(Records from a data collection)
Start of Block

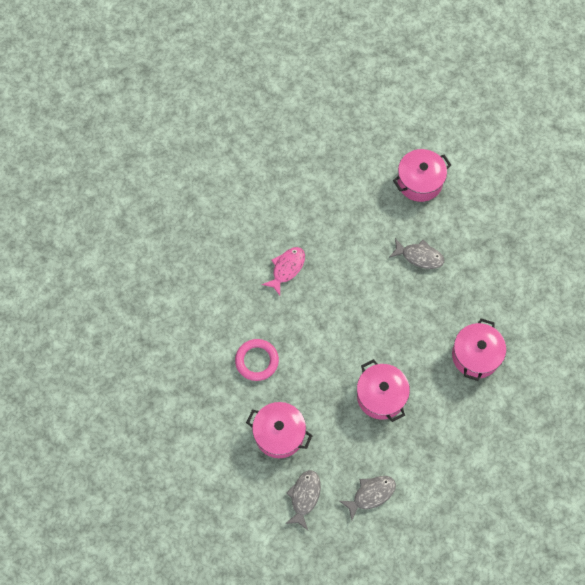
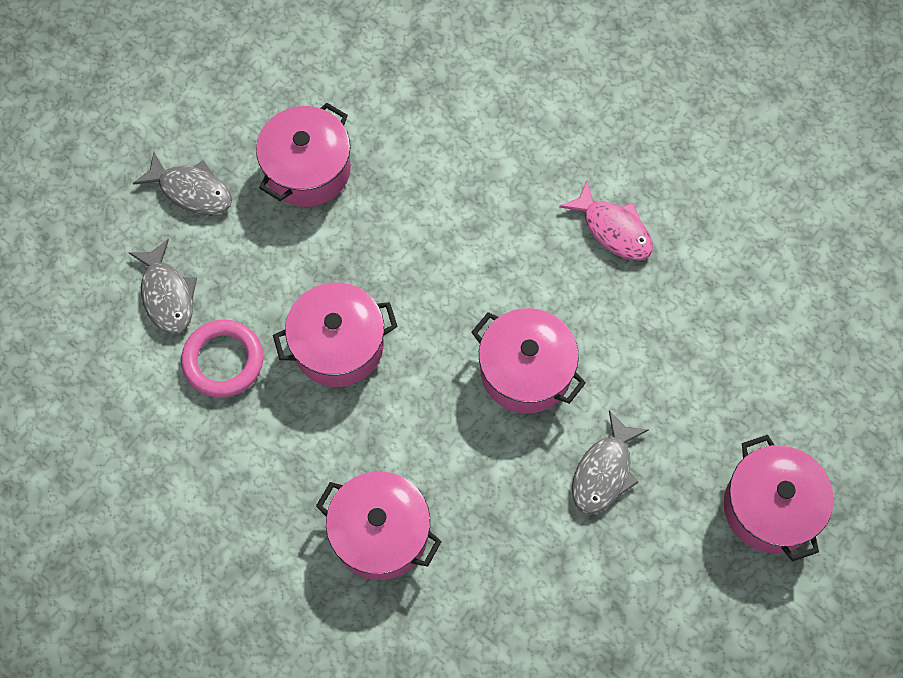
camera: 100 degrees right, 0 degrees up
(257, 361) = (445, 154): pink ring -> pink ring (223, 361)
(375, 300) = (526, 371): none -> pink pot

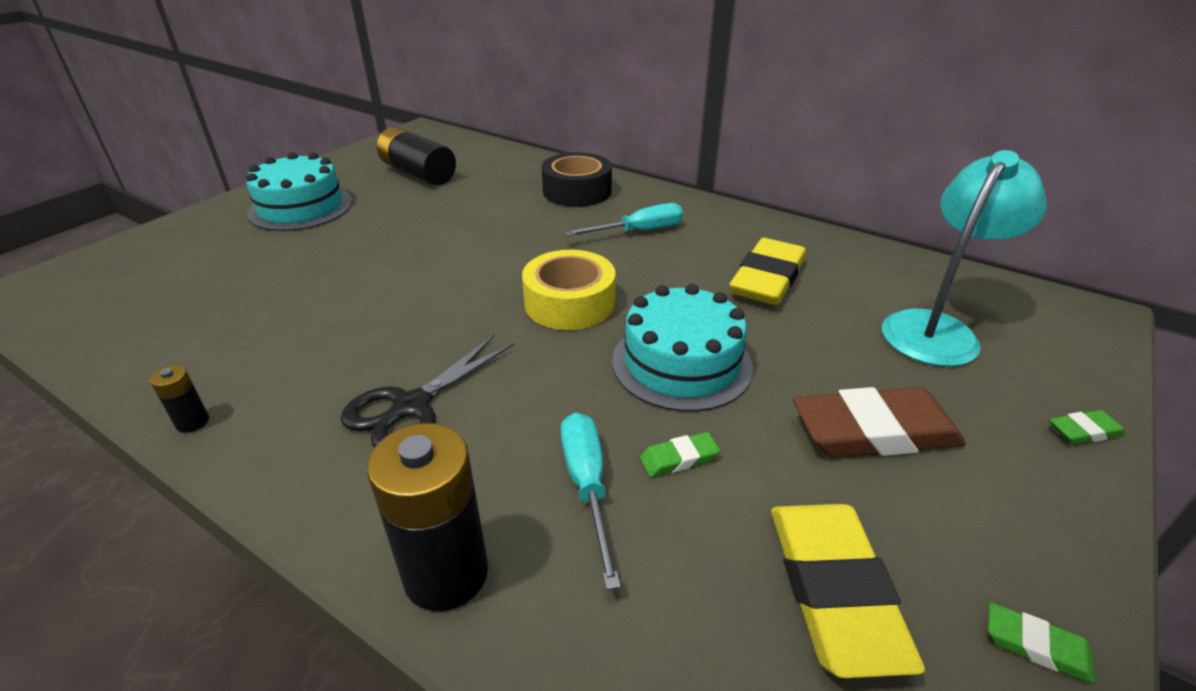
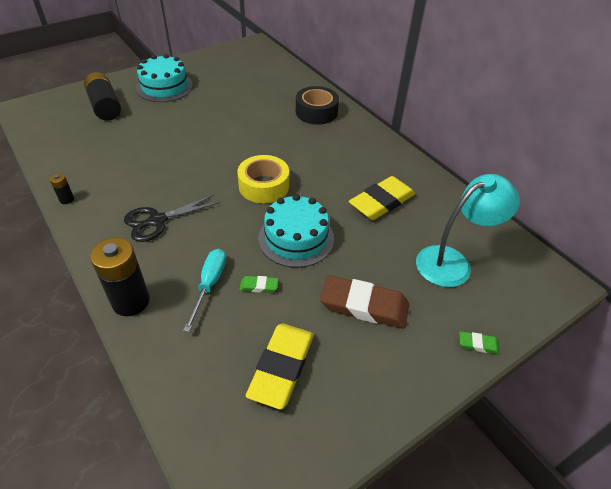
camera: 20 degrees right, 10 degrees up
(418, 173) = (236, 77): black battery -> black battery (105, 106)
(638, 231) = (332, 150): turquoise screwdriver -> none
(1036, 646) = (350, 423): green eraser -> none

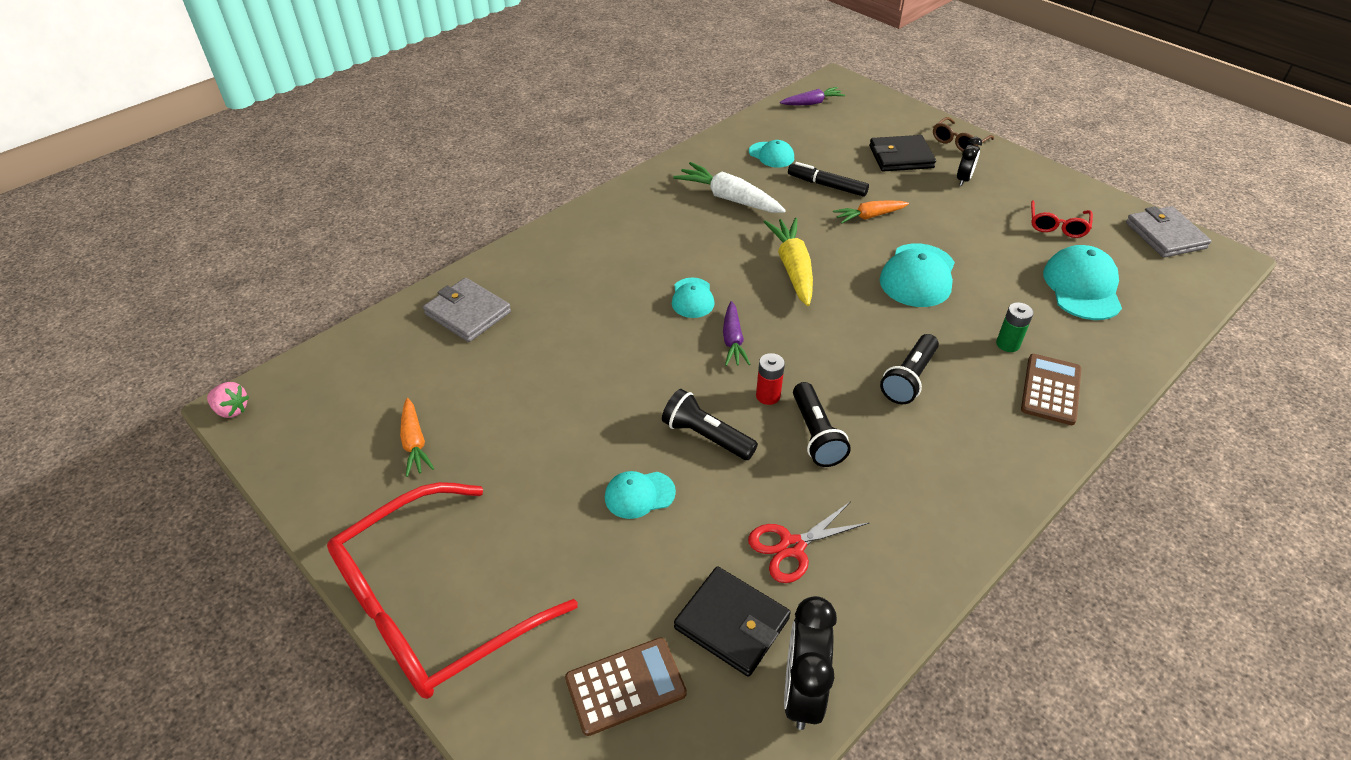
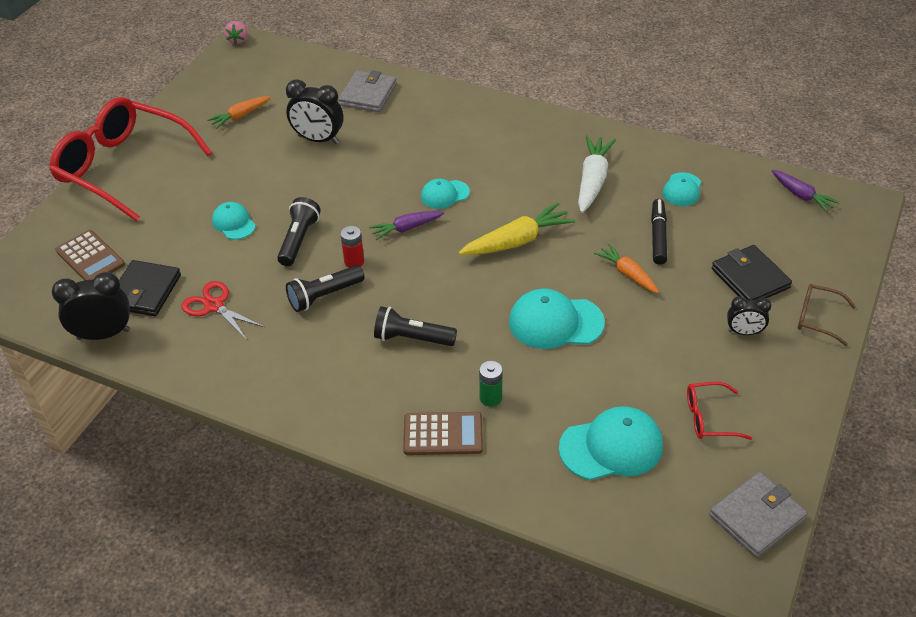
camera: 70 degrees right, 0 degrees up
(523, 376) = (318, 139): none -> black clock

End of Block

» What the exercise asks
Looking through the data above, copy out each line in which the string "camera" occurs.

» Answer area
camera: 100 degrees right, 0 degrees up
camera: 20 degrees right, 10 degrees up
camera: 70 degrees right, 0 degrees up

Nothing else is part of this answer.